**About this exercise**
Everything in the records below should be printed exactly, except the pictures.

**Source data**

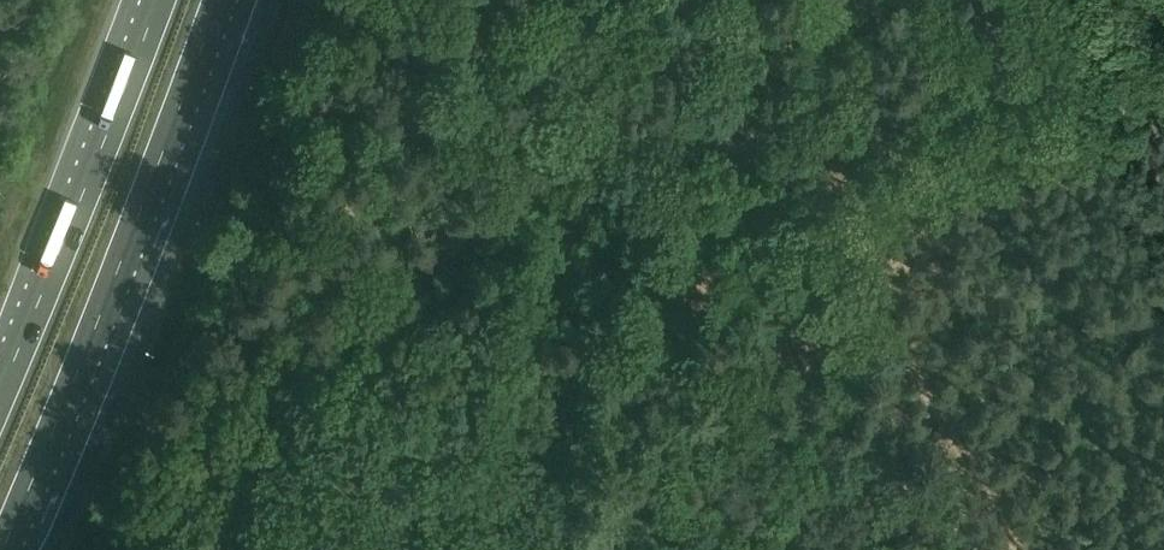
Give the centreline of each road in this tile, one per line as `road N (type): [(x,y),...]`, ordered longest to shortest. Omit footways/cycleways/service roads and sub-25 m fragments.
road 1 (track): [(1163,27),(809,177),(460,268),(406,293),(290,385),(124,549)]
road 2 (motorway): [(4,549),(218,0)]
road 3 (track): [(1022,549),(878,301),(841,255),(809,177)]
road 4 (motorway): [(157,0),(0,392)]

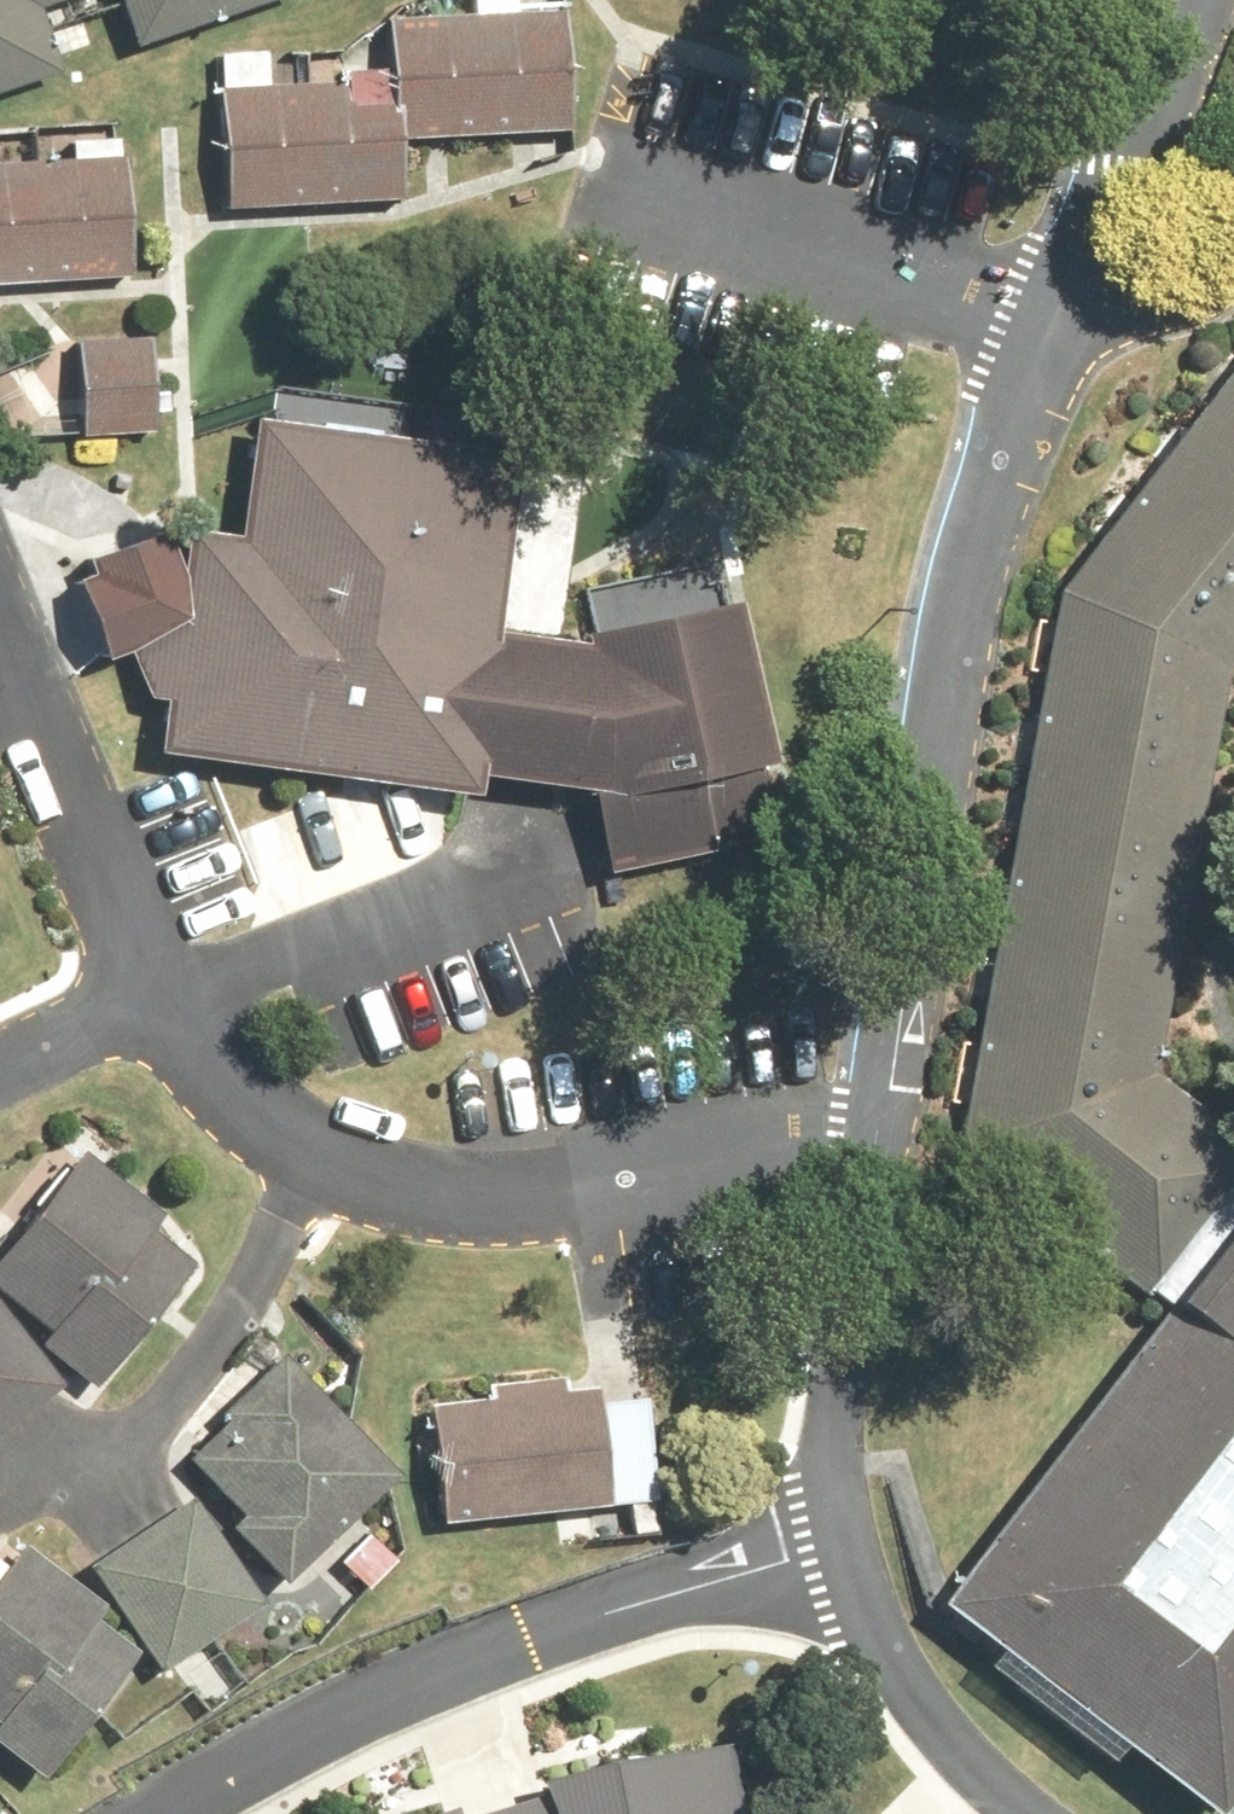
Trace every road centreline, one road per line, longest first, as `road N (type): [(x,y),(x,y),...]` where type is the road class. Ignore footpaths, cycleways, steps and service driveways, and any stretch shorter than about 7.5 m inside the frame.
road 1 (residential): [(1042,293),(934,683),(881,1026),(879,1117)]
road 2 (residential): [(850,1573),(567,1621),(218,1725),(101,1813)]
road 3 (residential): [(850,1573),(879,1117)]
road 4 (residential): [(612,176),(1042,293)]
road 5 (residential): [(50,1484),(171,1420),(232,1328),(285,1221),(305,1146)]
road 6 (residential): [(166,995),(549,861)]
road 7 (residential): [(166,995),(72,809),(0,637)]
road 8 (residential): [(1185,0),(1042,293)]
road 9 (residential): [(596,1200),(452,1214),(359,1190),(305,1146)]
road 10 (residential): [(1034,1813),(850,1573)]
road 11 (residential): [(879,1117),(596,1200)]
road 12 (residential): [(305,1146),(236,1090),(166,995)]
road 13 (residential): [(0,1073),(166,995)]
road 14 (residential): [(615,1375),(596,1200)]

**Response to the exercise**
Give the centreline of each road in this tile, one per line as `road N (type): [(x,y),...]`, ordered longest to shortest. Omit footways/cycleways/service roads and sub-25 m fragments.
road 1 (track): [(1163,27),(809,177),(460,268),(406,293),(290,385),(124,549)]
road 2 (motorway): [(4,549),(218,0)]
road 3 (track): [(1022,549),(878,301),(841,255),(809,177)]
road 4 (motorway): [(157,0),(0,392)]

Trace every road centreline, one road per line, longest first, as `road N (type): [(x,y),(x,y),...]` where type is the road class. Ignore footpaths, cycleways, steps and service driveways, and any stretch shorter than about 7.5 m inside the frame.
road 1 (residential): [(1042,293),(934,683),(881,1026),(879,1117)]
road 2 (residential): [(850,1573),(567,1621),(218,1725),(101,1813)]
road 3 (residential): [(850,1573),(879,1117)]
road 4 (residential): [(612,176),(1042,293)]
road 5 (residential): [(50,1484),(171,1420),(232,1328),(285,1221),(305,1146)]
road 6 (residential): [(166,995),(549,861)]
road 7 (residential): [(166,995),(72,809),(0,637)]
road 8 (residential): [(1185,0),(1042,293)]
road 9 (residential): [(596,1200),(452,1214),(359,1190),(305,1146)]
road 10 (residential): [(1034,1813),(850,1573)]
road 11 (residential): [(879,1117),(596,1200)]
road 12 (residential): [(305,1146),(236,1090),(166,995)]
road 13 (residential): [(0,1073),(166,995)]
road 14 (residential): [(615,1375),(596,1200)]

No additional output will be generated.